● **Task prompt**:
Using the data below, print exactly the line with "tan 1x2 plate [526,400,610,489]", the line with "tan 1x1 tile [388,210,468,276]", and every line between them, but none of the pictures.

(Stored data)
================================

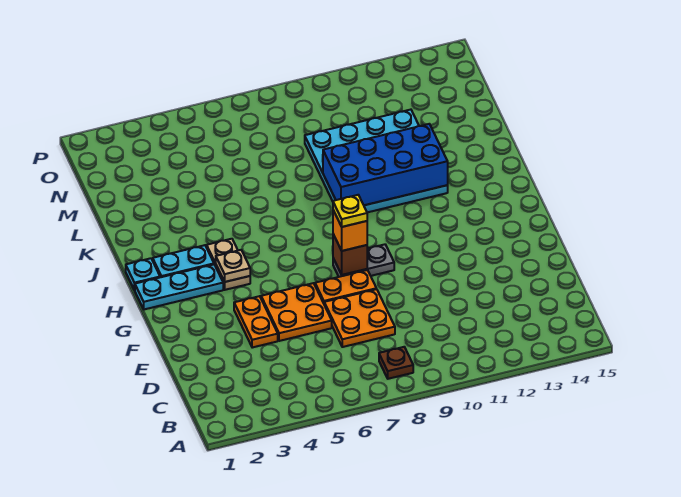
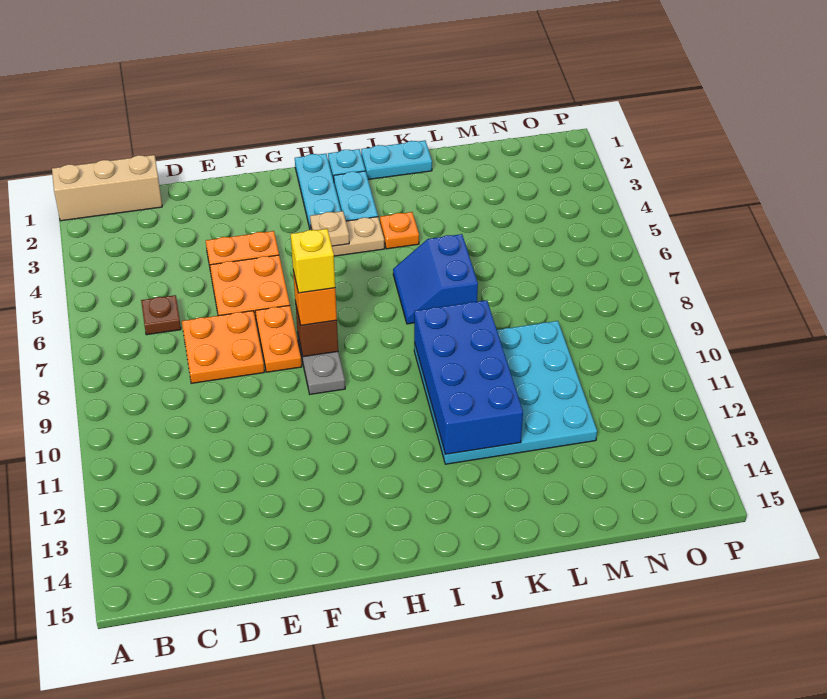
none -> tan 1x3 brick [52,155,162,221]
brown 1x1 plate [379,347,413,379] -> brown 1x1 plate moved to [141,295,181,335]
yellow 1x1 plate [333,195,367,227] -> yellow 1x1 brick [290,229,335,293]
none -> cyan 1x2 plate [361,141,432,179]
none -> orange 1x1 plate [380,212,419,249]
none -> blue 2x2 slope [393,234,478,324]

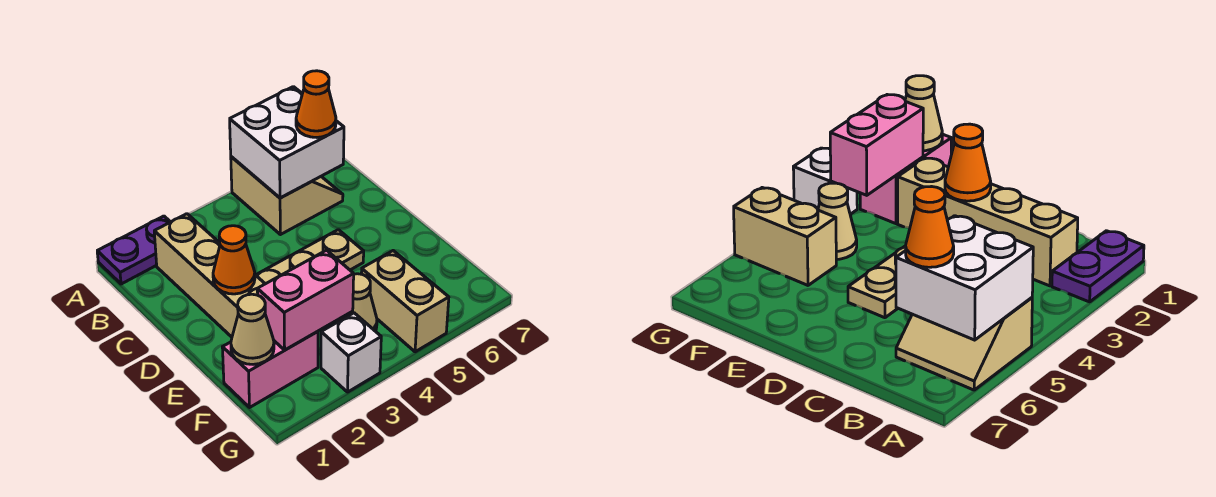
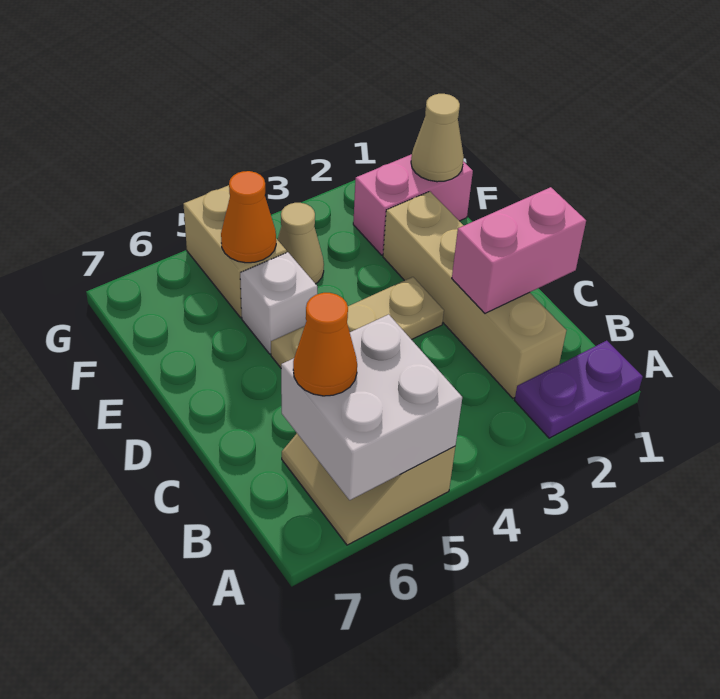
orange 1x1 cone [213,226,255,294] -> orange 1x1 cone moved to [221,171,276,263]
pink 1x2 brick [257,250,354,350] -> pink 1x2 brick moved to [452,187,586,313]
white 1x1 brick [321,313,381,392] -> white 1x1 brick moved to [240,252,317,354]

================================

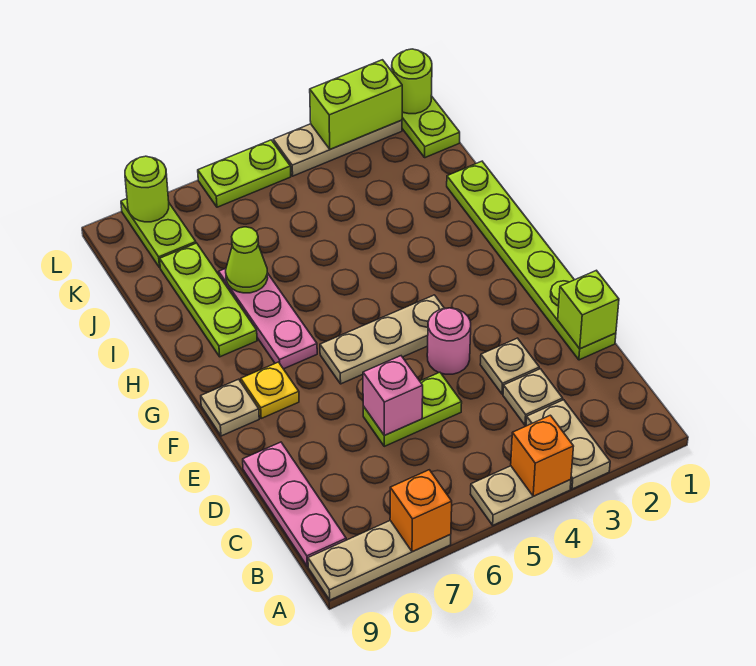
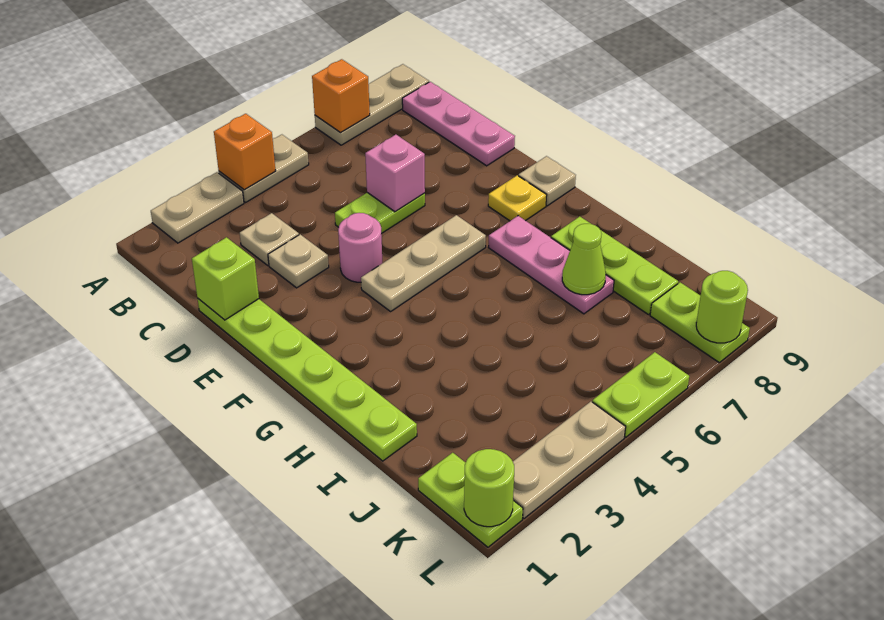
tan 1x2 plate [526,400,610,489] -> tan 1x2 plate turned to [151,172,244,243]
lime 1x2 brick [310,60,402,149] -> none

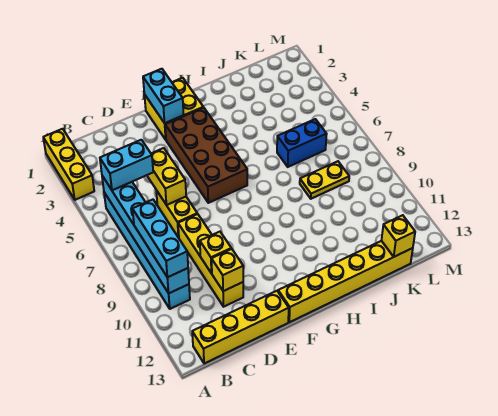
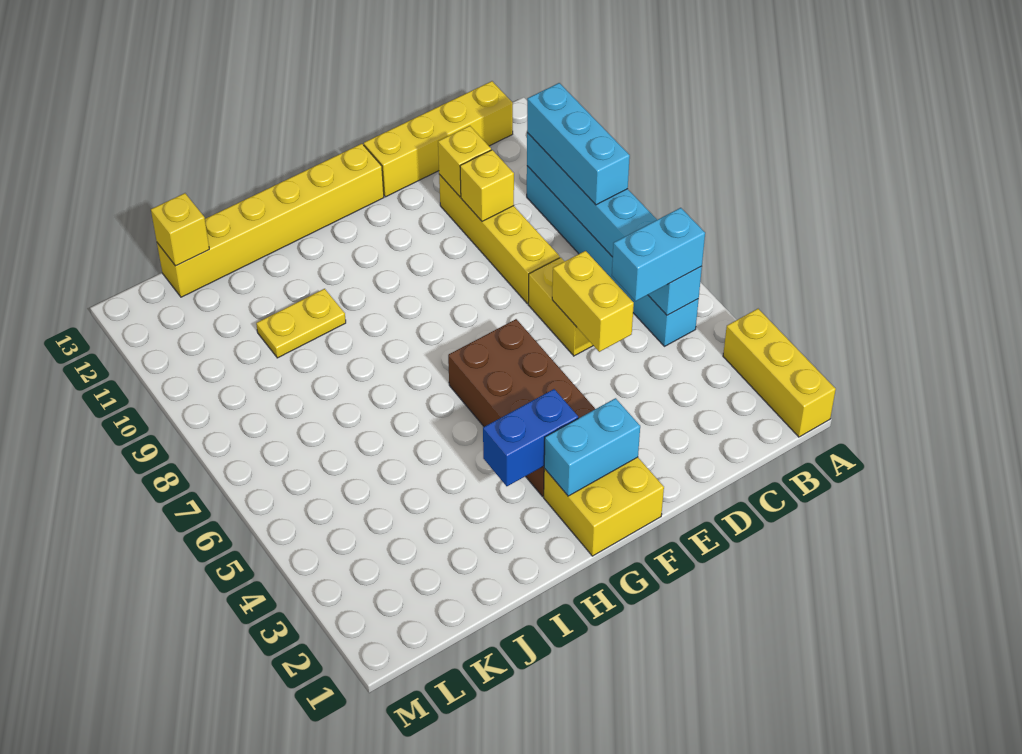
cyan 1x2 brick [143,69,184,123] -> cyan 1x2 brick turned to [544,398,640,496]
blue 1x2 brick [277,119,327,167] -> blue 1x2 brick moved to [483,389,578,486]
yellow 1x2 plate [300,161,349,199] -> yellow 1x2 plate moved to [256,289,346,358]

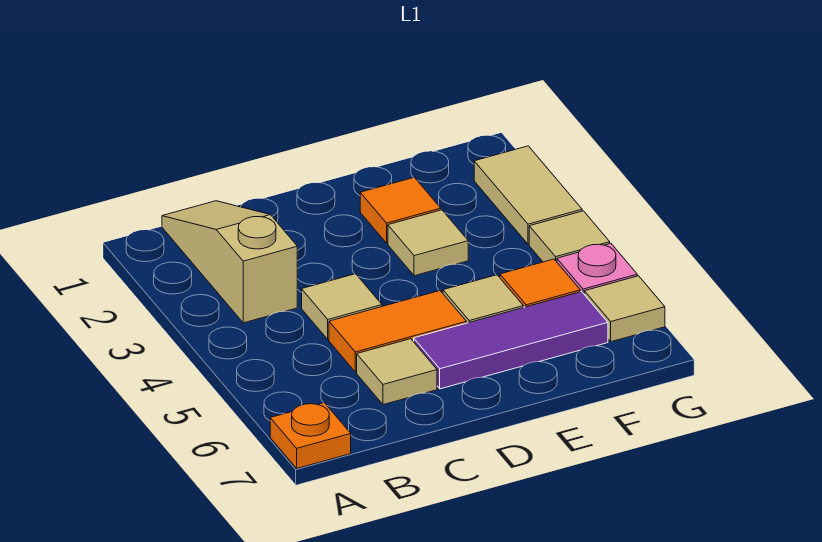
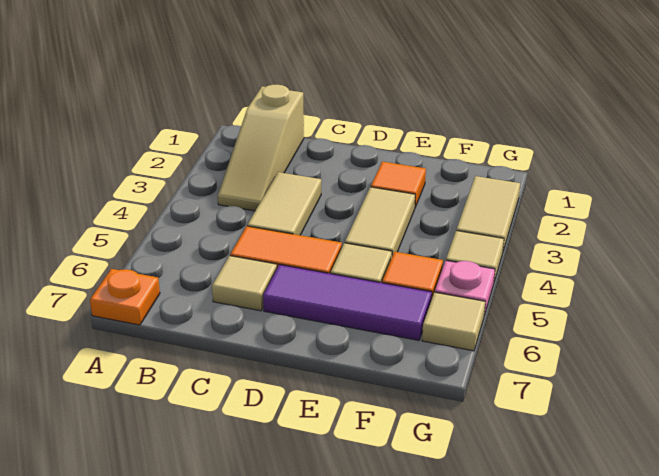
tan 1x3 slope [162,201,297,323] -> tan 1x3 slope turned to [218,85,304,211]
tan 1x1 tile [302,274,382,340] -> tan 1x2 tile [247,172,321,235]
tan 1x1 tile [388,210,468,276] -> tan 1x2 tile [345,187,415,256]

================================

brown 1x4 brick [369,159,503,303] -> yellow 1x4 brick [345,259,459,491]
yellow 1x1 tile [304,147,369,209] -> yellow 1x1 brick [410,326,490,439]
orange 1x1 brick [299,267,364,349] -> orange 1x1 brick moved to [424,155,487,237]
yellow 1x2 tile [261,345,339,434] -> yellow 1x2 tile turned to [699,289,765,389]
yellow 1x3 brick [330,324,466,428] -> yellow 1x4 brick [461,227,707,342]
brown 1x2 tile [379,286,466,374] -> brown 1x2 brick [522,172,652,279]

================================

● **Response for this exercise**:
tan 1x2 plate [526,400,610,489] -> tan 1x2 plate turned to [151,172,244,243]
lime 1x2 brick [310,60,402,149] -> none

cyan 1x2 brick [143,69,184,123] -> cyan 1x2 brick turned to [544,398,640,496]
blue 1x2 brick [277,119,327,167] -> blue 1x2 brick moved to [483,389,578,486]
yellow 1x2 plate [300,161,349,199] -> yellow 1x2 plate moved to [256,289,346,358]

tan 1x3 slope [162,201,297,323] -> tan 1x3 slope turned to [218,85,304,211]
tan 1x1 tile [302,274,382,340] -> tan 1x2 tile [247,172,321,235]
tan 1x1 tile [388,210,468,276] -> tan 1x2 tile [345,187,415,256]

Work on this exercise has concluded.